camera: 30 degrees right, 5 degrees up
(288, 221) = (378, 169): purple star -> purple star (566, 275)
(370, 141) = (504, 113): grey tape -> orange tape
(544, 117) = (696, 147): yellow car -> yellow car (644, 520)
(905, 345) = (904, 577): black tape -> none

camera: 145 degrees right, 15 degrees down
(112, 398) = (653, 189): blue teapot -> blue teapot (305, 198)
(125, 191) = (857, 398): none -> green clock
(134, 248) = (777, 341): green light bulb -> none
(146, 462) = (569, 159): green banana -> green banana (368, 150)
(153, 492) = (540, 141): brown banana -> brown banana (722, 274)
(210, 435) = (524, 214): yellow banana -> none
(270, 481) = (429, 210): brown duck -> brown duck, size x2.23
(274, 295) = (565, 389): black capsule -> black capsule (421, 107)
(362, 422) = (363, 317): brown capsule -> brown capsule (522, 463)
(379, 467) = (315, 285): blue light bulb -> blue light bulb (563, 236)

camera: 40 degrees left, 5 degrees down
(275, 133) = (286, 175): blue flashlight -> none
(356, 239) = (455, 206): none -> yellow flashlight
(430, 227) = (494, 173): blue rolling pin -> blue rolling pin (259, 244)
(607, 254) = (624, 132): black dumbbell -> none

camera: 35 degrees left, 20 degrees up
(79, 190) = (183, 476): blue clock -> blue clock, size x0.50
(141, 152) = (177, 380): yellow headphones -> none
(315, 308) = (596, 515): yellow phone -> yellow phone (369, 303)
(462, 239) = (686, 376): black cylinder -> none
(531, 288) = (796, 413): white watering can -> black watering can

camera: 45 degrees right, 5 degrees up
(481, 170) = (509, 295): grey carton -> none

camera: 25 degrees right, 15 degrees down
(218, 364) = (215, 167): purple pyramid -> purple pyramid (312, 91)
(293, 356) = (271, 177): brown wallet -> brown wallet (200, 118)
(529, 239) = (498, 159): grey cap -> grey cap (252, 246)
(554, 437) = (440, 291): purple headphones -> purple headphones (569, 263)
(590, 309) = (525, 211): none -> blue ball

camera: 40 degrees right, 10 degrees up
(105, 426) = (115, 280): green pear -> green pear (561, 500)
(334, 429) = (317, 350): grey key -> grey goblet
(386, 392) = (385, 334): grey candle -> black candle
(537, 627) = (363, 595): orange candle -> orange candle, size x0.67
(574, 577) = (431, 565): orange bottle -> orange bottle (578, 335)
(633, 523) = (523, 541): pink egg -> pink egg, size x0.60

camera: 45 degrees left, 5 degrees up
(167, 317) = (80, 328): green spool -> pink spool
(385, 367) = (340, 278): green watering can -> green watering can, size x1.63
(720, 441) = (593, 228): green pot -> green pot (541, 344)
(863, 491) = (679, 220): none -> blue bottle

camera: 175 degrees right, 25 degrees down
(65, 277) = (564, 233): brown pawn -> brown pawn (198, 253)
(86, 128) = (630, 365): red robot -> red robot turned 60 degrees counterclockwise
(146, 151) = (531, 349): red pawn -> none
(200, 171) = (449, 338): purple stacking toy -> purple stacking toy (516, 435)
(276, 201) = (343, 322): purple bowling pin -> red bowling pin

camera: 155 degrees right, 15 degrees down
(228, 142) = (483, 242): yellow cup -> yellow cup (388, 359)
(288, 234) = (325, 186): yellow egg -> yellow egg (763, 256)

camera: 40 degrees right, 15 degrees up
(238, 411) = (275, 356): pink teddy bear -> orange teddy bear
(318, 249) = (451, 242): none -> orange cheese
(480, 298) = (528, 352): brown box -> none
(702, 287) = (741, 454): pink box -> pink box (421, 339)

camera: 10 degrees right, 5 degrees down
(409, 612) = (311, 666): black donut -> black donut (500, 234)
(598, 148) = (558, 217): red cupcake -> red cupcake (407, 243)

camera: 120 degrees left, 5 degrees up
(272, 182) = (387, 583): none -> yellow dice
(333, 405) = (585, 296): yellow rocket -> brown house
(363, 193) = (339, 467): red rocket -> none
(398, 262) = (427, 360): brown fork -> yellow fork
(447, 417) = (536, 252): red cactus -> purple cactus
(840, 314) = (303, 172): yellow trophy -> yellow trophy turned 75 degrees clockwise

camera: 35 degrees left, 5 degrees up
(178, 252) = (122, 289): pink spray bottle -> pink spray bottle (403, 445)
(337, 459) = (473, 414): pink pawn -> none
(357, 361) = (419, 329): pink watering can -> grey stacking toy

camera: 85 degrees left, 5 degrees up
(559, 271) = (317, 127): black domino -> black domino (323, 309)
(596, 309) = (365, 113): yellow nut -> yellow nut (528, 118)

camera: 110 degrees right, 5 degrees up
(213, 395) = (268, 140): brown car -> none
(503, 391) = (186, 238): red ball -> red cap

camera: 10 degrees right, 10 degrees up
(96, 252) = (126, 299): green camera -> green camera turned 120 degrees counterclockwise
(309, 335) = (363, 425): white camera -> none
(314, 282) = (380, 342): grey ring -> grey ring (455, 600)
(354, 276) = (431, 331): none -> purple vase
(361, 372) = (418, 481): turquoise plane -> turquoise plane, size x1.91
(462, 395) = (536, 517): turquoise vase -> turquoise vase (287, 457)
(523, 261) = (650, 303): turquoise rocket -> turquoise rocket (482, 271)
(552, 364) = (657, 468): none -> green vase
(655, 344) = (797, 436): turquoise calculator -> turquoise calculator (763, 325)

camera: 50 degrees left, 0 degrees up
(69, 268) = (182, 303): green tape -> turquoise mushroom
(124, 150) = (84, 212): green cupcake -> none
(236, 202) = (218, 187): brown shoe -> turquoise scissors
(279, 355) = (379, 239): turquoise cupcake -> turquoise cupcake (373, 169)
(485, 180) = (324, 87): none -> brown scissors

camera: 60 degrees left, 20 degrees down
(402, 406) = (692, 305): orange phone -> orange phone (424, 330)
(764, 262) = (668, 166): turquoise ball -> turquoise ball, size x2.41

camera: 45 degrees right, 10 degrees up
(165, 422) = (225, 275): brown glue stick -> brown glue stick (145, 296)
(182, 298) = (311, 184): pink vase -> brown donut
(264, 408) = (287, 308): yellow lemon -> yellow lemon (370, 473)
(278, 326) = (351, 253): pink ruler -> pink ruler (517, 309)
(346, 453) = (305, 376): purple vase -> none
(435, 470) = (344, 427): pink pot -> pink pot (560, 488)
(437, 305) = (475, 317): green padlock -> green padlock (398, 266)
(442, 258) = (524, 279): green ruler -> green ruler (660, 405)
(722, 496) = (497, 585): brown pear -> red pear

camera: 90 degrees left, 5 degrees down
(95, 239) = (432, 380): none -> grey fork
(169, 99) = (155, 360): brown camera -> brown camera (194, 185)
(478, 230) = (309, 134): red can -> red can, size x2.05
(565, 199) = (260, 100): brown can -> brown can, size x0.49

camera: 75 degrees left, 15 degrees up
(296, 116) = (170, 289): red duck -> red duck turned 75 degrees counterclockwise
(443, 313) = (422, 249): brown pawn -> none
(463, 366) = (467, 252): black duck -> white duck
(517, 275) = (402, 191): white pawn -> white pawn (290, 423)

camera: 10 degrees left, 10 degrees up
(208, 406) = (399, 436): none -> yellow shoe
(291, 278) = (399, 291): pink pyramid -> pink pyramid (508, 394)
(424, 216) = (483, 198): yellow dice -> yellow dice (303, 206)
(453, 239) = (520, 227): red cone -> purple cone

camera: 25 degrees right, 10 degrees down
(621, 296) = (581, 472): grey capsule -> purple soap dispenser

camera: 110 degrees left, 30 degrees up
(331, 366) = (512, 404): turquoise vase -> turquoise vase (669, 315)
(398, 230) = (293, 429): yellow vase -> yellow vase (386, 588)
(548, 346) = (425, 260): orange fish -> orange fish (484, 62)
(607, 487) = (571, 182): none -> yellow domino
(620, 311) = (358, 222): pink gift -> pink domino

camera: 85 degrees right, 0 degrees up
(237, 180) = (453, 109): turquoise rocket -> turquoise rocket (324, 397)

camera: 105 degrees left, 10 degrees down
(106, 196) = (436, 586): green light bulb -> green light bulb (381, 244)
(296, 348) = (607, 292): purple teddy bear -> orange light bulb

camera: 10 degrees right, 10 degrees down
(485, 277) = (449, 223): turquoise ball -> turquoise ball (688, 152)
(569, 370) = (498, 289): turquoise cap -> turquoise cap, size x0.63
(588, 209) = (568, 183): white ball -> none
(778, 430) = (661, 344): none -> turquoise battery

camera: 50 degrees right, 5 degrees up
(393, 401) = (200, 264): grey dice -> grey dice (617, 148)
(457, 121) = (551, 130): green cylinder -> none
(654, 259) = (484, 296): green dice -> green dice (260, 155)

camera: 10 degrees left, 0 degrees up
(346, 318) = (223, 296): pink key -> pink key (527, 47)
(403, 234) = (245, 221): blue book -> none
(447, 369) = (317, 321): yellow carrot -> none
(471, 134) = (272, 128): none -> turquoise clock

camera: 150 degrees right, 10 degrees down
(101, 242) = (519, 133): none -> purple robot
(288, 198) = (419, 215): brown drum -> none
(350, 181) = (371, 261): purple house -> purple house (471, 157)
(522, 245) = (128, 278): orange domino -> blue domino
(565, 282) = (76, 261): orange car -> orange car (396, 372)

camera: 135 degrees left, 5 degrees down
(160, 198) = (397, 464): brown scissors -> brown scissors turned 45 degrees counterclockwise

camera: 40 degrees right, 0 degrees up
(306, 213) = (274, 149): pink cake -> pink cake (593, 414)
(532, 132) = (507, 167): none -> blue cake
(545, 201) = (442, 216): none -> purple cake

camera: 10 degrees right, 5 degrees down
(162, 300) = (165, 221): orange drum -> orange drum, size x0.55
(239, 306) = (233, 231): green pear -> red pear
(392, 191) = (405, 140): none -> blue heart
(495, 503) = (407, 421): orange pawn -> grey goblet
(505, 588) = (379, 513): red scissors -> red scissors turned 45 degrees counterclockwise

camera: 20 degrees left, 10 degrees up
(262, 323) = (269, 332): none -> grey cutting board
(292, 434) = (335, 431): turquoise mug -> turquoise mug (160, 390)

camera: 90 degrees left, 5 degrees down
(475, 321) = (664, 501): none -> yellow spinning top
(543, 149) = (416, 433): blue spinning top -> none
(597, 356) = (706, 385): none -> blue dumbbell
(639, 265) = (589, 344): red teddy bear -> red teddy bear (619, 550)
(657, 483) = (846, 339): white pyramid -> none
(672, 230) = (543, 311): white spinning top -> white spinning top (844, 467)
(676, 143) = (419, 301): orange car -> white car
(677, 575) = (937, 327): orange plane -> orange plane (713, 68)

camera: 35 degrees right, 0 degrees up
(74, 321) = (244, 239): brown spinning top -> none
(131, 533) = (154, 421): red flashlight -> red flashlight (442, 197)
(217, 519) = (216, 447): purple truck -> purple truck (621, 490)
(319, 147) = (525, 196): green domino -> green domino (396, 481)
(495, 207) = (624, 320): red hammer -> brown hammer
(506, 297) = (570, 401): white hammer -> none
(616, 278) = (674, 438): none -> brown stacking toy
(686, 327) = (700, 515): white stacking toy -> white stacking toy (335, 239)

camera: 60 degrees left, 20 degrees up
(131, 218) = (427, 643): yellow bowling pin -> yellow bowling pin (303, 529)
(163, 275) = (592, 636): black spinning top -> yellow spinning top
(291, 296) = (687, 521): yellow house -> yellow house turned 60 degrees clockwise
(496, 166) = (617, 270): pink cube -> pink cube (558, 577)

━━━

Show every line of the listing in which the string "counterclockwise" can be found.

(86, 128) = (630, 365): red robot -> red robot turned 60 degrees counterclockwise
(96, 252) = (126, 299): green camera -> green camera turned 120 degrees counterclockwise
(296, 116) = (170, 289): red duck -> red duck turned 75 degrees counterclockwise
(160, 198) = (397, 464): brown scissors -> brown scissors turned 45 degrees counterclockwise
(505, 588) = (379, 513): red scissors -> red scissors turned 45 degrees counterclockwise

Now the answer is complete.